Problem to solve: Transcribe each line of the records below exactly, excluding any embedded images.

┄┄┄┄┄┄

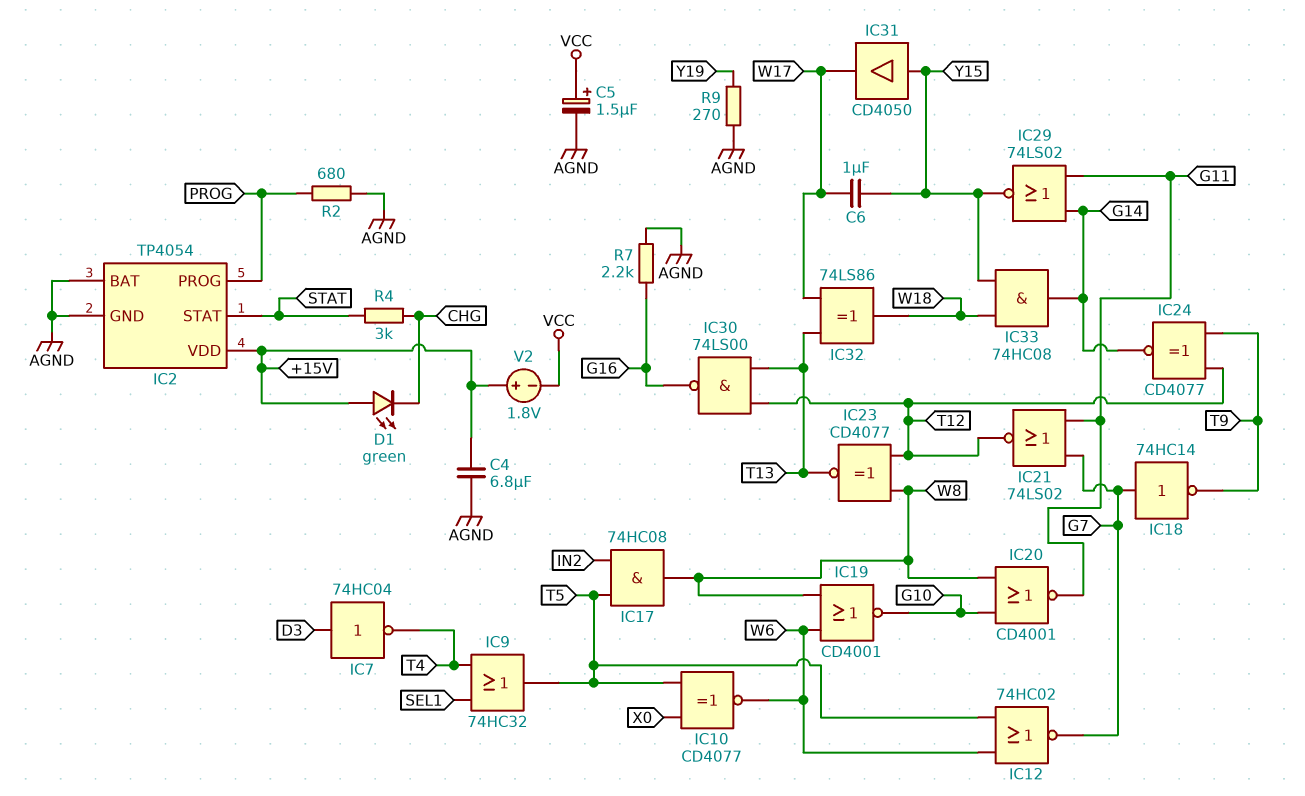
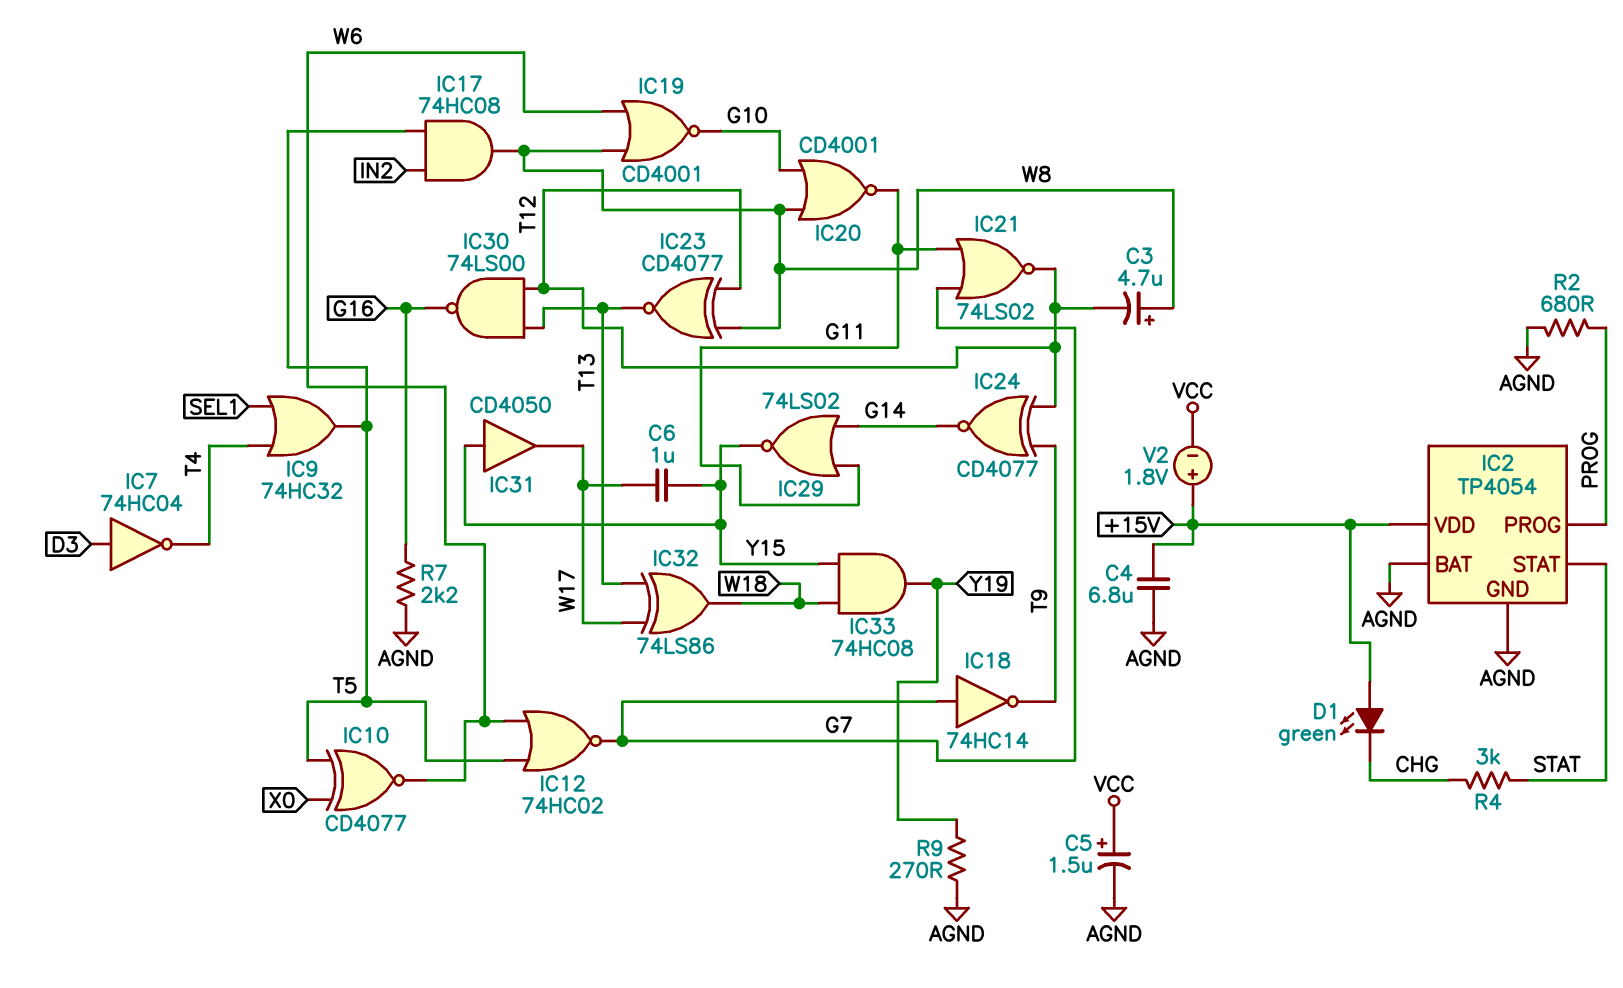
C3: none -> 4.7uF (plus W8, minus T12)
IC33: AND 74HC08 (in W18, in Y15, out G14) -> AND 74HC08 (in W18, in Y15, out Y19)

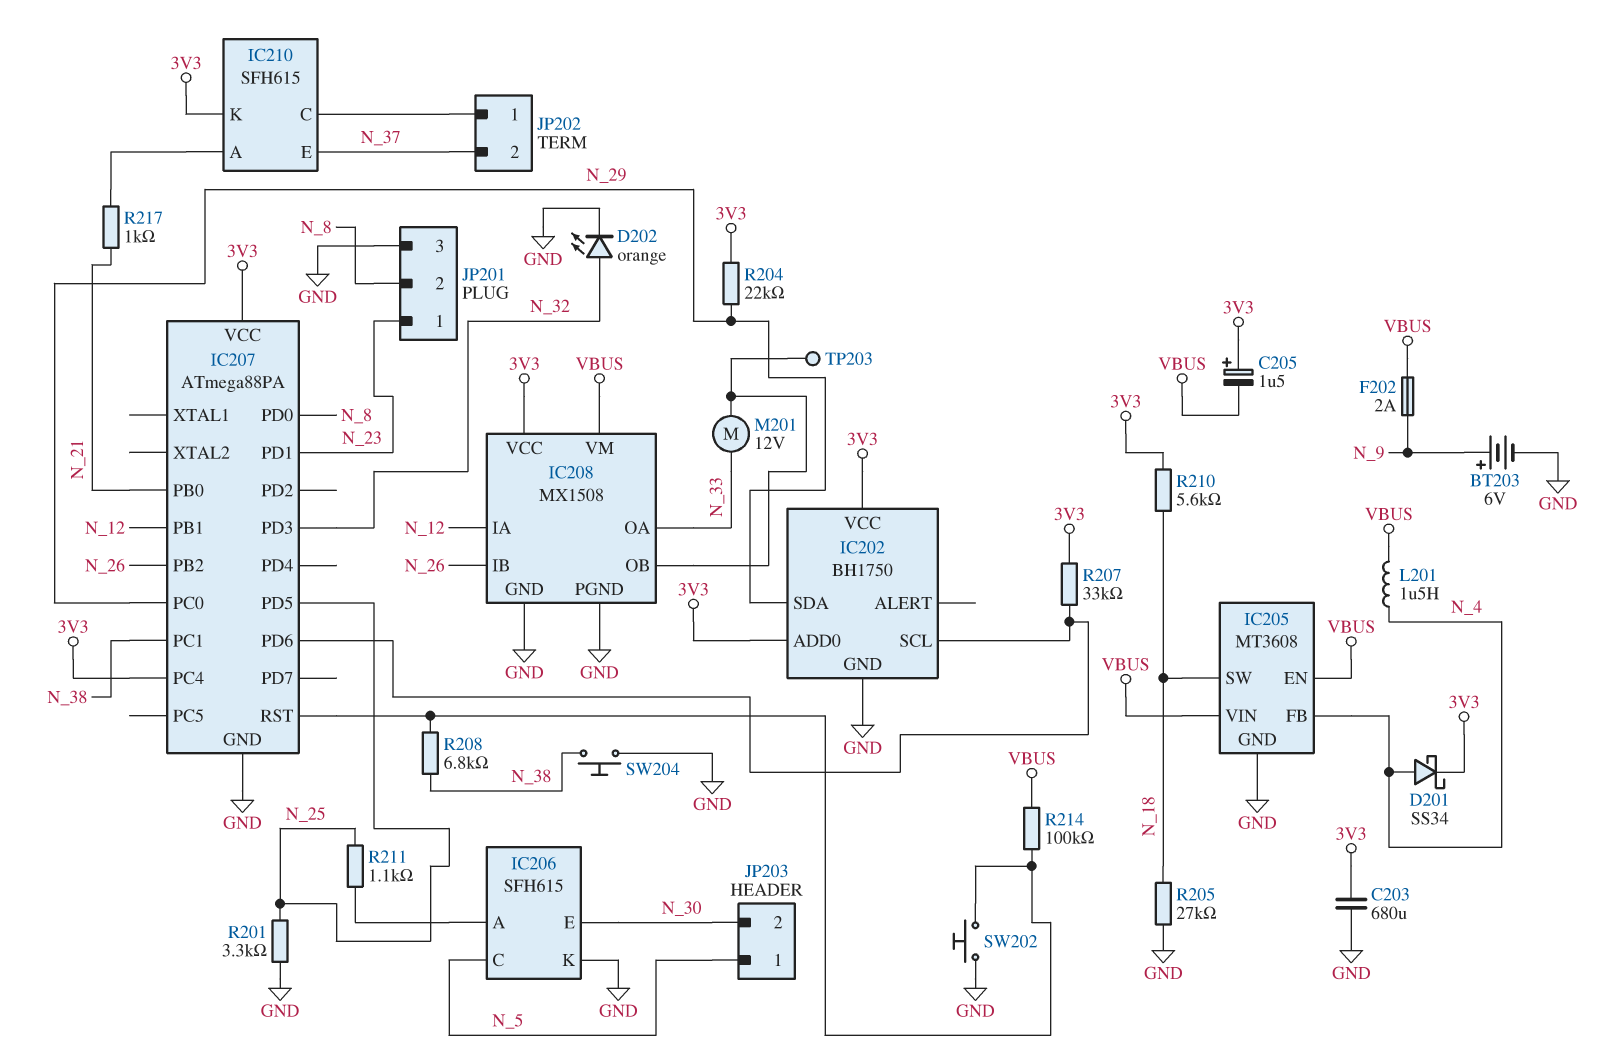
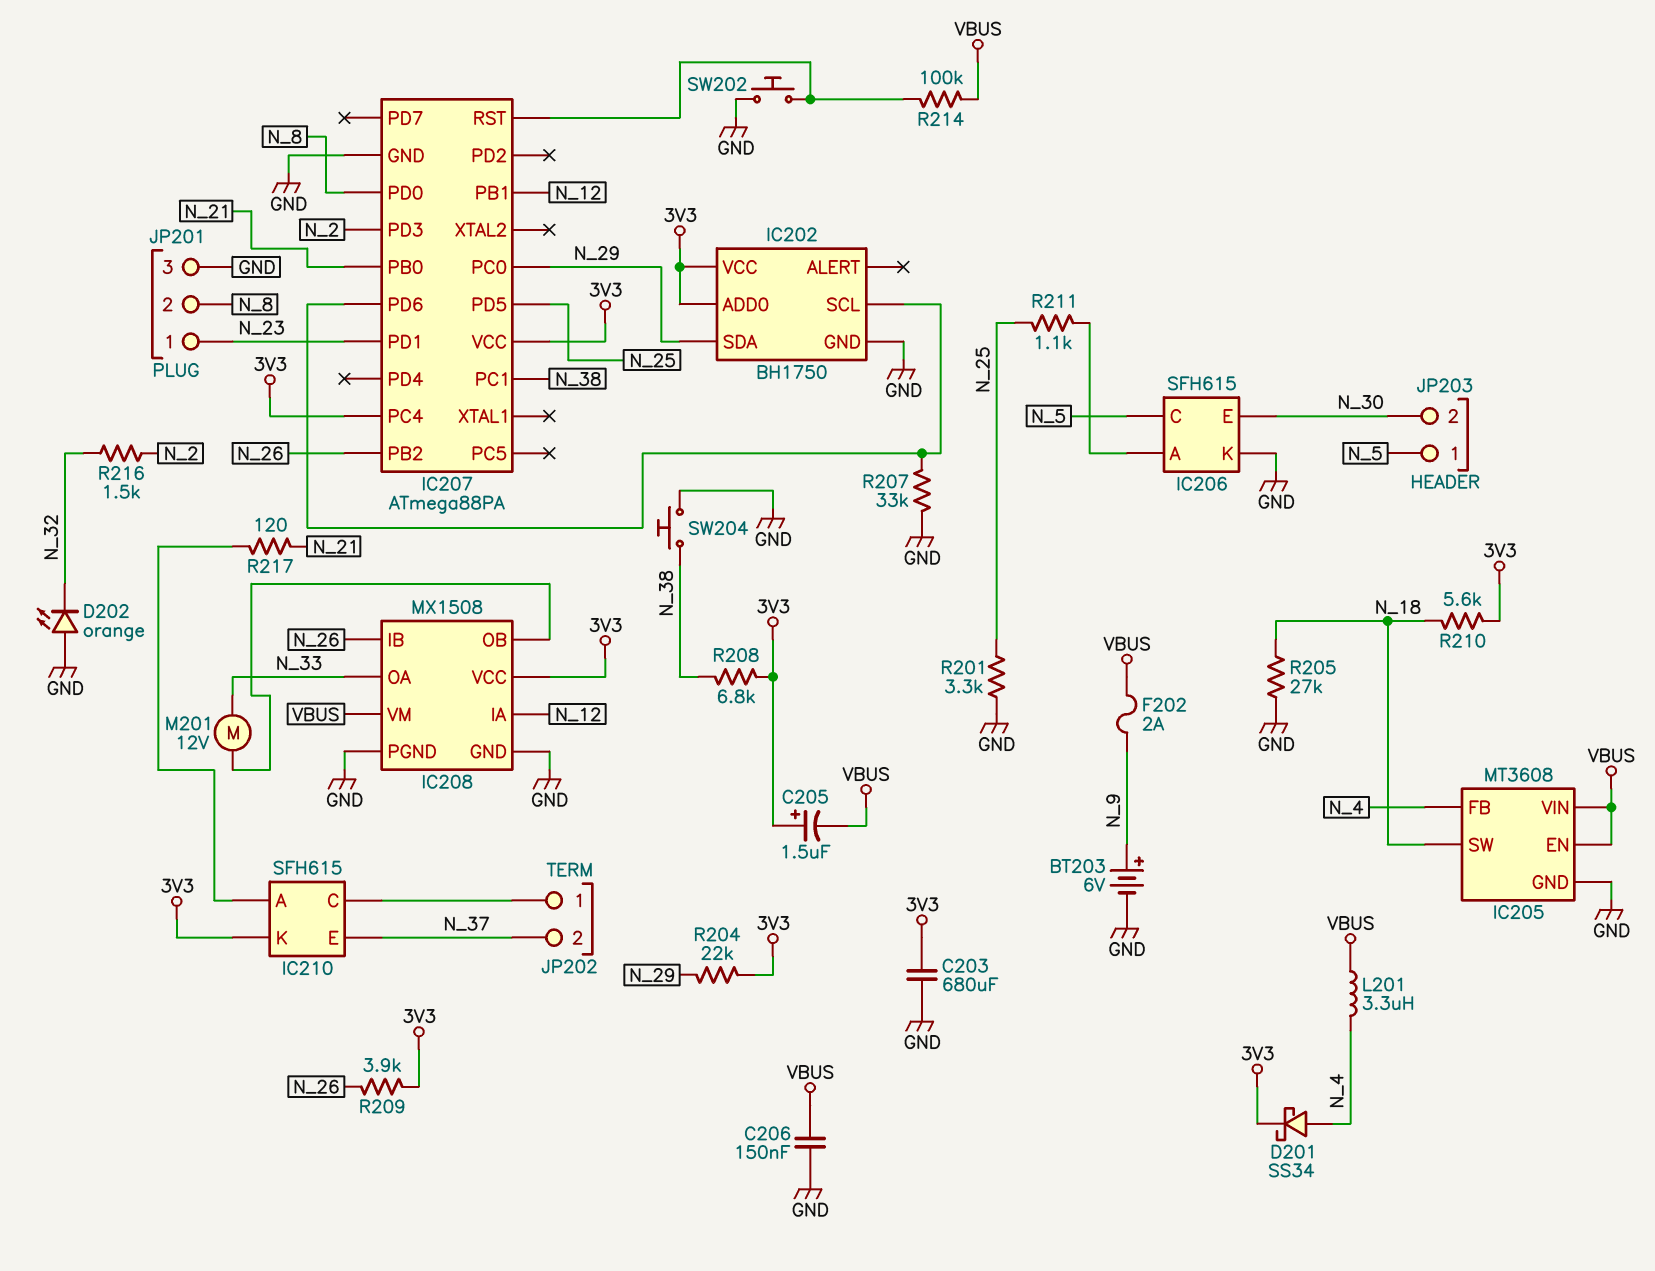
C206: none -> 150nF (GND, VBUS)
D202: LED orange (A N_32, K GND) -> LED orange (A GND, K N_32)
IC207 pin PD3: N_32 -> N_2
L201: 1.5uH (N_4, VBUS) -> 3.3uH (N_4, VBUS)
R207: 33k (3V3, IC202/SCL) -> 33k (GND, IC202/SCL)
R208: 6.8k (IC207/RST, N_38) -> 6.8k (3V3, N_38)
R209: none -> 3.9k (3V3, N_26)
R216: none -> 1.5k (N_2, N_32)
R217: 1k (IC210/A, N_21) -> 120 (IC210/A, N_21)
TP203: test point (IC208/OB) -> none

┄┄┄┄┄┄

Result of the exercise:
C3: none -> 4.7uF (plus W8, minus T12)
IC33: AND 74HC08 (in W18, in Y15, out G14) -> AND 74HC08 (in W18, in Y15, out Y19)

C206: none -> 150nF (GND, VBUS)
D202: LED orange (A N_32, K GND) -> LED orange (A GND, K N_32)
IC207 pin PD3: N_32 -> N_2
L201: 1.5uH (N_4, VBUS) -> 3.3uH (N_4, VBUS)
R207: 33k (3V3, IC202/SCL) -> 33k (GND, IC202/SCL)
R208: 6.8k (IC207/RST, N_38) -> 6.8k (3V3, N_38)
R209: none -> 3.9k (3V3, N_26)
R216: none -> 1.5k (N_2, N_32)
R217: 1k (IC210/A, N_21) -> 120 (IC210/A, N_21)
TP203: test point (IC208/OB) -> none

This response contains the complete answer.